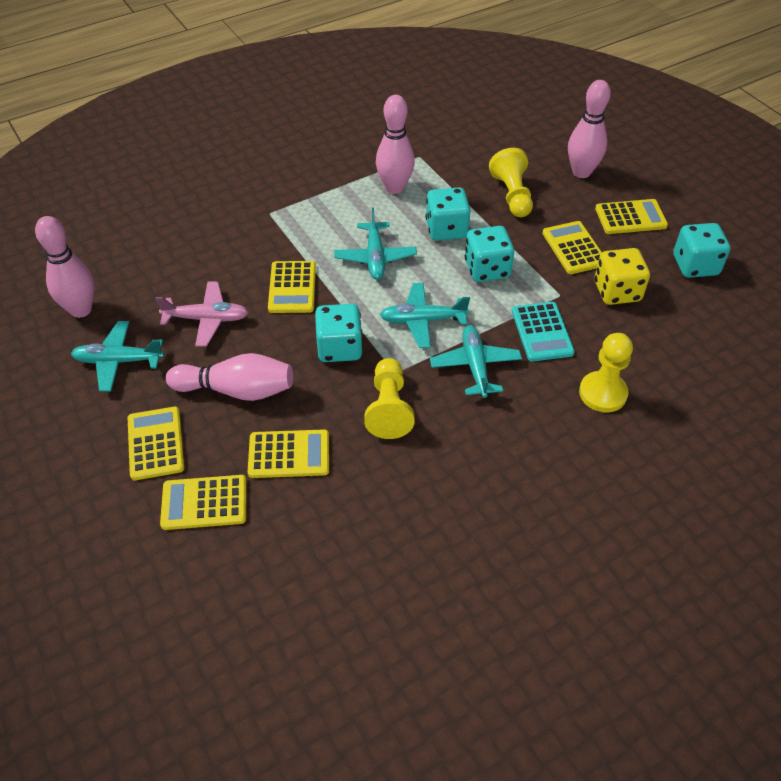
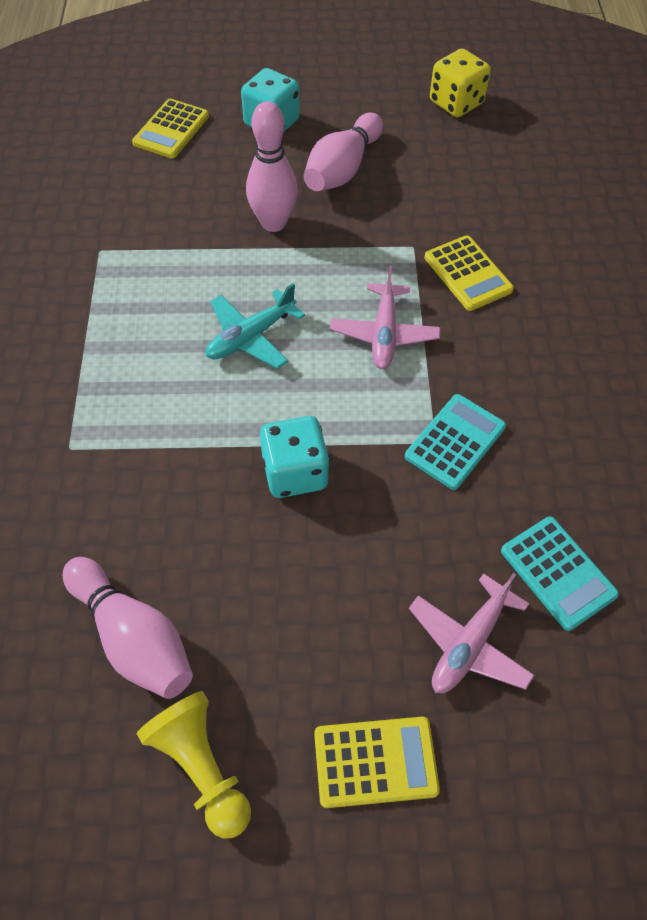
pink bowling pin: 4 -> 3
pink plane: 1 -> 2
turquoise calculator: 1 -> 2
turquoise dice: 4 -> 2
turquoise plane: 4 -> 1
yellow calculator: 6 -> 3
yellow pawn: 3 -> 1

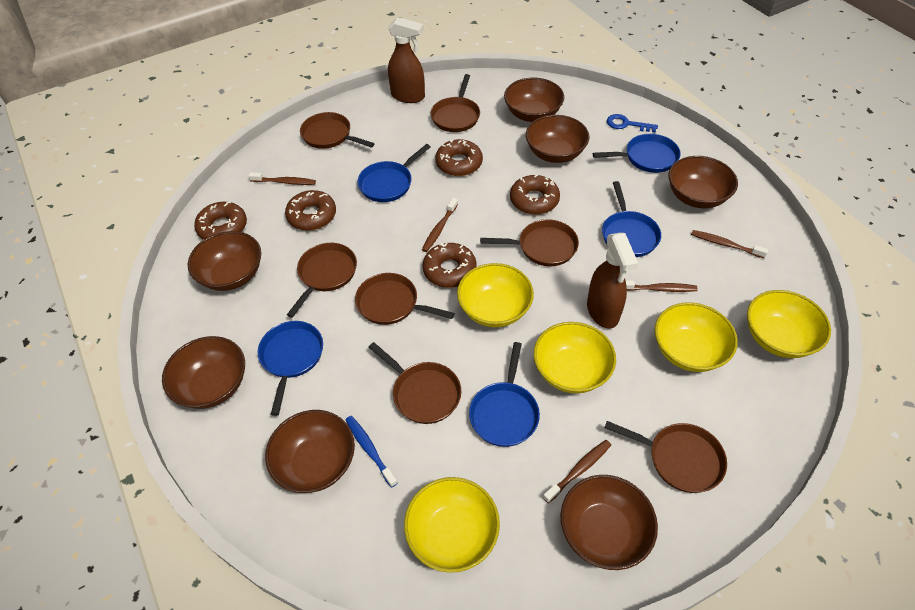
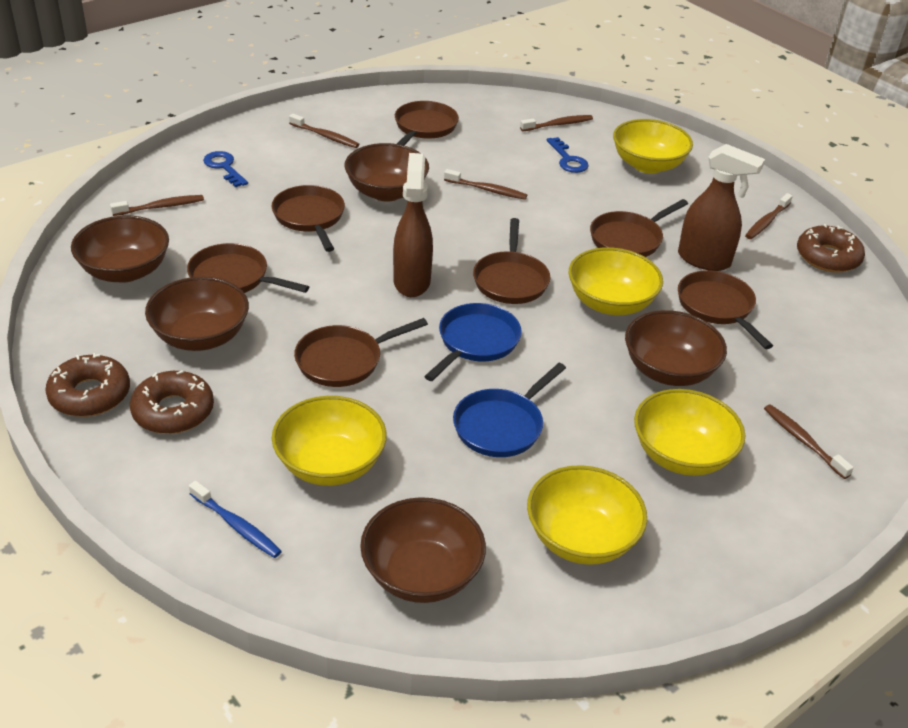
blue key: 1 -> 2
blue pan: 5 -> 2
brown bowl: 7 -> 5
brown donut: 5 -> 3
brown toothbrush: 5 -> 6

◇ ◇ ◇ ◇ ◇

**Exercise requirements**
All lines of the material above should be returned unchanged, but no pictures should be included.

**Expected answer**
pink bowling pin: 4 -> 3
pink plane: 1 -> 2
turquoise calculator: 1 -> 2
turquoise dice: 4 -> 2
turquoise plane: 4 -> 1
yellow calculator: 6 -> 3
yellow pawn: 3 -> 1

blue key: 1 -> 2
blue pan: 5 -> 2
brown bowl: 7 -> 5
brown donut: 5 -> 3
brown toothbrush: 5 -> 6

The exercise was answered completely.